Stored data
Segment Open
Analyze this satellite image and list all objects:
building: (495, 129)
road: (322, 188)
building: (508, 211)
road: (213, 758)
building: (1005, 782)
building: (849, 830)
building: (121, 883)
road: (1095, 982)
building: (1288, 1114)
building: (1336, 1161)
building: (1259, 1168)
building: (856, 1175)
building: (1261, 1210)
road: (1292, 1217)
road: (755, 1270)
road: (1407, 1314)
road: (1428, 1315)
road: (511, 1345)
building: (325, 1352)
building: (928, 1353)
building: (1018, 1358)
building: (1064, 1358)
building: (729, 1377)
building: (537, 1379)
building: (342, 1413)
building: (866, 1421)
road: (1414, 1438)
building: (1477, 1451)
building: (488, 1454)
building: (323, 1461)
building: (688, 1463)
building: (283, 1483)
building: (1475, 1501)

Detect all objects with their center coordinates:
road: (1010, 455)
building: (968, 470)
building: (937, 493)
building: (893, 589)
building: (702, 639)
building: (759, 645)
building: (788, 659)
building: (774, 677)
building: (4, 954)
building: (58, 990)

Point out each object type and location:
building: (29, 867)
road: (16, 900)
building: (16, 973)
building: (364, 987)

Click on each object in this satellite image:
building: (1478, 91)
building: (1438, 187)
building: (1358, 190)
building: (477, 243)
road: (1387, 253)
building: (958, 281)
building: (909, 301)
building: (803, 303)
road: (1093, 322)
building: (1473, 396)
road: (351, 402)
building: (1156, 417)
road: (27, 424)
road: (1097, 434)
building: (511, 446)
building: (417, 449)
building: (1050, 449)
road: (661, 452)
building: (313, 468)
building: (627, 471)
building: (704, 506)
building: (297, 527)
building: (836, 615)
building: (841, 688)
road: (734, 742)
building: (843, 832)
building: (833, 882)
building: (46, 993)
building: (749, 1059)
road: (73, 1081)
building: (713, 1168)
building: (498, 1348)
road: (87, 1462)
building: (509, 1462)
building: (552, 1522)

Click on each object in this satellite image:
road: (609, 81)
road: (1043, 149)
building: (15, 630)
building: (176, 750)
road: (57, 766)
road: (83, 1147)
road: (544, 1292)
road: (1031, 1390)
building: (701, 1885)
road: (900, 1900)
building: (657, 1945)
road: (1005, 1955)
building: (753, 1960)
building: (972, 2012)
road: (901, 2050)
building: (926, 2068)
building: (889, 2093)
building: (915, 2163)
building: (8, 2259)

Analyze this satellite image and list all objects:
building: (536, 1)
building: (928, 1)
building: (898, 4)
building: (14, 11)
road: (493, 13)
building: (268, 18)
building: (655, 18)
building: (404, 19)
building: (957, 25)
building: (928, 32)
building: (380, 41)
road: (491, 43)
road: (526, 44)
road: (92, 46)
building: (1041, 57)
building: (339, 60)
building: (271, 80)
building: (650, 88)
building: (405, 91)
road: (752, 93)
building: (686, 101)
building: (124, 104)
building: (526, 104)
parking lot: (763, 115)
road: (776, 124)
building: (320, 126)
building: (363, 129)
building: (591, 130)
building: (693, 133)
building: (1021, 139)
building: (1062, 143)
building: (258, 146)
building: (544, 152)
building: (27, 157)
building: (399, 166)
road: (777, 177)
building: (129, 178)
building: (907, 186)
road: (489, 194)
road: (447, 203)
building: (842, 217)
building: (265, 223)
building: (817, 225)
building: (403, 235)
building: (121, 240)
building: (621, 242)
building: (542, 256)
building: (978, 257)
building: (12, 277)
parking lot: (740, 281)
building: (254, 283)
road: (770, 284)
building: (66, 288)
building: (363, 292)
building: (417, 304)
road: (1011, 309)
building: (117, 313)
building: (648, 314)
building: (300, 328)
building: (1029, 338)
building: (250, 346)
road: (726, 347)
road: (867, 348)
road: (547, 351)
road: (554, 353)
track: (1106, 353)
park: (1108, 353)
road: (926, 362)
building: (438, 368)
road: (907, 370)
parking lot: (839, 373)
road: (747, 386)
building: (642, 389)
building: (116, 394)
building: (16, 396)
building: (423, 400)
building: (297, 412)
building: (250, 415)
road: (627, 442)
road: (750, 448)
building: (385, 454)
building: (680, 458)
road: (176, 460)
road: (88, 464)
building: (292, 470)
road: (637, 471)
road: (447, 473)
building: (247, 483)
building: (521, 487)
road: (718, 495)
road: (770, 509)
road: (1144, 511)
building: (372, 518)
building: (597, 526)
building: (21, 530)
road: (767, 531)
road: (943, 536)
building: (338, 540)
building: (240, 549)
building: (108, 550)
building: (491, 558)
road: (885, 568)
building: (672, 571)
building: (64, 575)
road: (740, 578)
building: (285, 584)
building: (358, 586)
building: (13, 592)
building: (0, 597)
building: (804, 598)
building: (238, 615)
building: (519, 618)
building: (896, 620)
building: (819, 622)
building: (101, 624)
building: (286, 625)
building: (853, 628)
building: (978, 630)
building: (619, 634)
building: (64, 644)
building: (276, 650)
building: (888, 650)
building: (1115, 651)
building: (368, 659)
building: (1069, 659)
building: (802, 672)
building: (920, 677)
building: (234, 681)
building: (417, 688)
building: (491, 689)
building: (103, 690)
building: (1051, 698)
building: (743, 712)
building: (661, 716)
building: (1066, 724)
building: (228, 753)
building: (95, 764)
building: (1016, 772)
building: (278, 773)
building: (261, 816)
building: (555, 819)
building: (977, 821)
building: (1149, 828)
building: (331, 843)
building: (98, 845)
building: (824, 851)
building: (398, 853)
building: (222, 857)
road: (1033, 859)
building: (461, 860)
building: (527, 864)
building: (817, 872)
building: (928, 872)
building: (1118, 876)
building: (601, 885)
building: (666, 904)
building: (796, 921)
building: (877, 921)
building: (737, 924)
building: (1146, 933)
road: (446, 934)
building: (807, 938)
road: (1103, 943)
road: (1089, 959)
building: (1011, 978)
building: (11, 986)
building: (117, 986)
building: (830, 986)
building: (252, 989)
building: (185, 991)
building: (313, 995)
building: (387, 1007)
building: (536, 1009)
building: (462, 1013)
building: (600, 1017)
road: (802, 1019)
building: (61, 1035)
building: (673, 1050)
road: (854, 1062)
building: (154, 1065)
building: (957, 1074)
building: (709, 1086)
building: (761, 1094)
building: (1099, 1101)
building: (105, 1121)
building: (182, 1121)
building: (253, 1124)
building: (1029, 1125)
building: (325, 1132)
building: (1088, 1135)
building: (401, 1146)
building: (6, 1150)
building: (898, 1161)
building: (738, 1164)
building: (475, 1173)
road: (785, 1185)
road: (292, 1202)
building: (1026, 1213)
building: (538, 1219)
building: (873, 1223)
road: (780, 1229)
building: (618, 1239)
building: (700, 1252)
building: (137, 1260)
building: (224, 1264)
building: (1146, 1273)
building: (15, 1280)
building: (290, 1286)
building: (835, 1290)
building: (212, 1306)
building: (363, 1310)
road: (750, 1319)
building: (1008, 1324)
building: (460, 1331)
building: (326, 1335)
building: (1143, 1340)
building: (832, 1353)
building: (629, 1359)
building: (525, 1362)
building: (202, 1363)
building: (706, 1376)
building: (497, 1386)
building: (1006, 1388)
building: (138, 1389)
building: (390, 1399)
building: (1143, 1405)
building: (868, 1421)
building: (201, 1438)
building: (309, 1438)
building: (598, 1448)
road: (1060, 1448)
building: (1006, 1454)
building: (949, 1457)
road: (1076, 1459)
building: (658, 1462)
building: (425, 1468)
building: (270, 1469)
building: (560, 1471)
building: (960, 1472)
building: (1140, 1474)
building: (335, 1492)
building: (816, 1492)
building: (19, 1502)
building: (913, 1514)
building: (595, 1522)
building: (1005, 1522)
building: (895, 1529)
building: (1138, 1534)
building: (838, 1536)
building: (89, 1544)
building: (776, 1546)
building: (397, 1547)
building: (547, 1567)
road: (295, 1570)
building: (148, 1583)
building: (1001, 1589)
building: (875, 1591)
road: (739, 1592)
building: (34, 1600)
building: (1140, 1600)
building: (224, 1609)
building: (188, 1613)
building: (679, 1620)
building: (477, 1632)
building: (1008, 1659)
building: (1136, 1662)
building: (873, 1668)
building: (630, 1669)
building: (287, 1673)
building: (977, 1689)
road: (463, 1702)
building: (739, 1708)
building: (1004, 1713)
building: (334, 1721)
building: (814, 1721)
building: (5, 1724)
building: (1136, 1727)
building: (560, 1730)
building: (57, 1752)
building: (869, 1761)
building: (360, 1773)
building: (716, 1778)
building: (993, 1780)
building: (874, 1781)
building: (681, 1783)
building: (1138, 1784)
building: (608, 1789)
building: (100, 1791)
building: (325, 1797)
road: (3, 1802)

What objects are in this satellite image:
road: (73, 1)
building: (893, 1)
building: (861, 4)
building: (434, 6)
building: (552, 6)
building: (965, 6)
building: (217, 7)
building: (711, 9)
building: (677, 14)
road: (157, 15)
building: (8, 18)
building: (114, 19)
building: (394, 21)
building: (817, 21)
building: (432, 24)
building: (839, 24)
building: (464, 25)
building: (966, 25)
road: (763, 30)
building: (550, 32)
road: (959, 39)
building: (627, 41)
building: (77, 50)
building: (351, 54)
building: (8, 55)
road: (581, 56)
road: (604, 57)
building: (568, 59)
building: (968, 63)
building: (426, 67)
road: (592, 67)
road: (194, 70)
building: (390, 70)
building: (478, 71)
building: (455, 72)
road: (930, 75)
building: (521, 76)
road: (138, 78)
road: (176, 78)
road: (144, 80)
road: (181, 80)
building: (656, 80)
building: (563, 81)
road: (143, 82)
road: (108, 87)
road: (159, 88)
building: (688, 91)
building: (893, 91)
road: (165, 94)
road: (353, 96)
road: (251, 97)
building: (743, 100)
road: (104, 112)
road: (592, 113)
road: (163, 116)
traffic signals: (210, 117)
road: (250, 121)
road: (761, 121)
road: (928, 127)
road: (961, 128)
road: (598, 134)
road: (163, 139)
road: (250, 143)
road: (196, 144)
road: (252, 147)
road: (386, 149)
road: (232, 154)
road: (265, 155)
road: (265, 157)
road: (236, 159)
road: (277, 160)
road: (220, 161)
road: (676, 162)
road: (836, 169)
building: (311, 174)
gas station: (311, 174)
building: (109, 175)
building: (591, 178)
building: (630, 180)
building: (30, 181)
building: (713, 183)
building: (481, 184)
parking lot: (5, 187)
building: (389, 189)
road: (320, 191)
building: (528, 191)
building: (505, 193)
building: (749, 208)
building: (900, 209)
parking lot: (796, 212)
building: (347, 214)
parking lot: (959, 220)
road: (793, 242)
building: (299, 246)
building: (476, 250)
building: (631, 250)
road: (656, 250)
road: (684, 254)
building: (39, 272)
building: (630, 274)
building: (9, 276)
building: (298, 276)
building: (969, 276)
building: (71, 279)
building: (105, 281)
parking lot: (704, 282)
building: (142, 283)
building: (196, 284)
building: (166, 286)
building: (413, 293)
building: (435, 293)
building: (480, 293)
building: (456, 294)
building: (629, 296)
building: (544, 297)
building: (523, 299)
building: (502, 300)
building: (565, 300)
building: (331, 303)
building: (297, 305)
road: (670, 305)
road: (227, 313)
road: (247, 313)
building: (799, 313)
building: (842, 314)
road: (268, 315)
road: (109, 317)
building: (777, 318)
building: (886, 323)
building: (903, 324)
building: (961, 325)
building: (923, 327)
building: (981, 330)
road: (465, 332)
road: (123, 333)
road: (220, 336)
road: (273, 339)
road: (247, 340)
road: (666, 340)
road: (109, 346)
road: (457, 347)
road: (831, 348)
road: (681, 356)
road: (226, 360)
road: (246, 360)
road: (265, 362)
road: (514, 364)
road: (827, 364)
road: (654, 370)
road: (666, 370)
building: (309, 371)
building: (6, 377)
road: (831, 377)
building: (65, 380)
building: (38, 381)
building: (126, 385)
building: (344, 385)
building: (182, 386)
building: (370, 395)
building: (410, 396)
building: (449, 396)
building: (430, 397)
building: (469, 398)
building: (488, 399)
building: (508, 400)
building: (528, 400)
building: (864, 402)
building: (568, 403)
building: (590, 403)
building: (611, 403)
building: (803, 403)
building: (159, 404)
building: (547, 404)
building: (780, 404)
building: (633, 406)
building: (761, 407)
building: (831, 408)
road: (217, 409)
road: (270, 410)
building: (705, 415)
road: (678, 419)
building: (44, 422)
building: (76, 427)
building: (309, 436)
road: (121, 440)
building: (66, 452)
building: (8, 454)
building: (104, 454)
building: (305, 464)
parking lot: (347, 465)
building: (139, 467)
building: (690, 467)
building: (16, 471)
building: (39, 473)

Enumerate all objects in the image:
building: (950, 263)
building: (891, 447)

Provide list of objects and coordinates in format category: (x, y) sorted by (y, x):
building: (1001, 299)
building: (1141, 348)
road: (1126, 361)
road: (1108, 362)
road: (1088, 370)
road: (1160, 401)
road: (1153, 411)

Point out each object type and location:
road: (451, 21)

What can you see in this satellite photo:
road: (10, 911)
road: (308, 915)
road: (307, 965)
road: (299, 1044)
Segment Closed
Look through the entries and copy every line in which the string "coordinates" appears.

_Exercise solution_
Detect all objects with their center coordinates:
Provide list of objects and coordinates in format category: (x, y) sorted by (y, x):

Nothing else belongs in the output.